YOUR INSTRUCTIONS: Return the data word for word. Pictures are to be omitted.

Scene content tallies

[Start of Attachment]

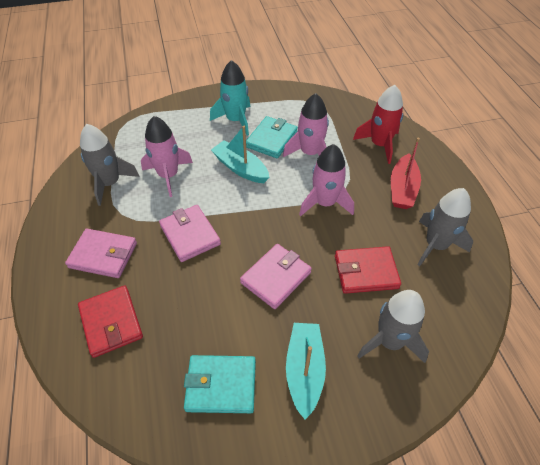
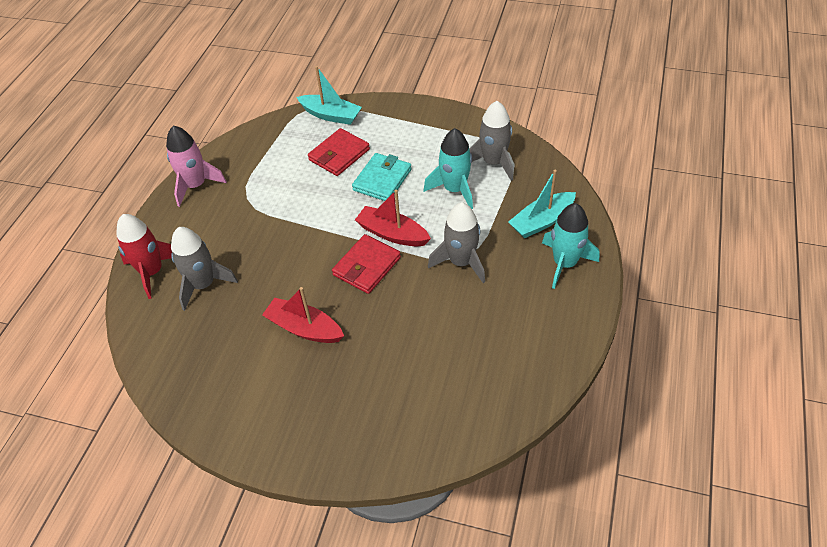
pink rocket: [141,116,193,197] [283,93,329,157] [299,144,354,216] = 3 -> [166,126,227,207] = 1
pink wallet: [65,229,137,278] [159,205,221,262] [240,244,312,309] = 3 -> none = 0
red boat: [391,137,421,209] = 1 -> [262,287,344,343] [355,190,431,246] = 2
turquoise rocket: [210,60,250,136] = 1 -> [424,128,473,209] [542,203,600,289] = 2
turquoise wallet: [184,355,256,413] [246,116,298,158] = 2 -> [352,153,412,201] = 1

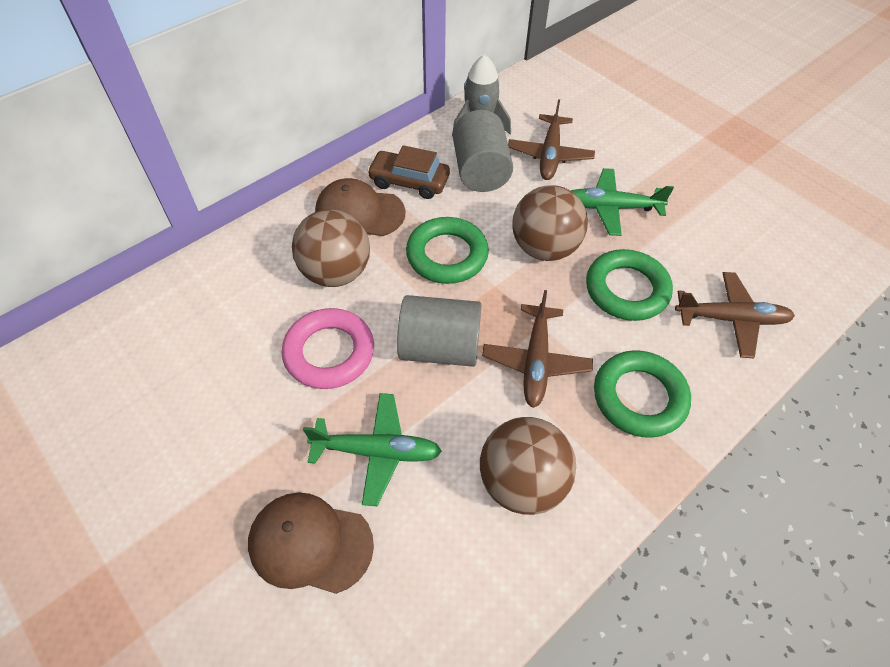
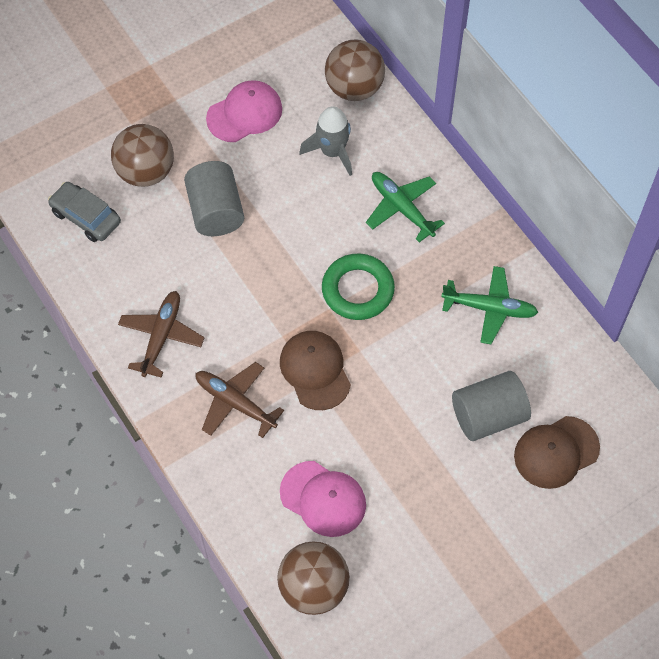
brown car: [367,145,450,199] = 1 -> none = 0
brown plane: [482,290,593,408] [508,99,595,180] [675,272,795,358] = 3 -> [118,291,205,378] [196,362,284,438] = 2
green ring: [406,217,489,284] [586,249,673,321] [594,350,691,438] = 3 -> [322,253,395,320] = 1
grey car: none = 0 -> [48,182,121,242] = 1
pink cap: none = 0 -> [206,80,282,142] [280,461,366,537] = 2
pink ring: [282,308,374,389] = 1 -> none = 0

[End of Attachment]

FINISHED TASK:
pink rocket: [141,116,193,197] [283,93,329,157] [299,144,354,216] = 3 -> [166,126,227,207] = 1
pink wallet: [65,229,137,278] [159,205,221,262] [240,244,312,309] = 3 -> none = 0
red boat: [391,137,421,209] = 1 -> [262,287,344,343] [355,190,431,246] = 2
turquoise rocket: [210,60,250,136] = 1 -> [424,128,473,209] [542,203,600,289] = 2
turquoise wallet: [184,355,256,413] [246,116,298,158] = 2 -> [352,153,412,201] = 1

brown car: [367,145,450,199] = 1 -> none = 0
brown plane: [482,290,593,408] [508,99,595,180] [675,272,795,358] = 3 -> [118,291,205,378] [196,362,284,438] = 2
green ring: [406,217,489,284] [586,249,673,321] [594,350,691,438] = 3 -> [322,253,395,320] = 1
grey car: none = 0 -> [48,182,121,242] = 1
pink cap: none = 0 -> [206,80,282,142] [280,461,366,537] = 2
pink ring: [282,308,374,389] = 1 -> none = 0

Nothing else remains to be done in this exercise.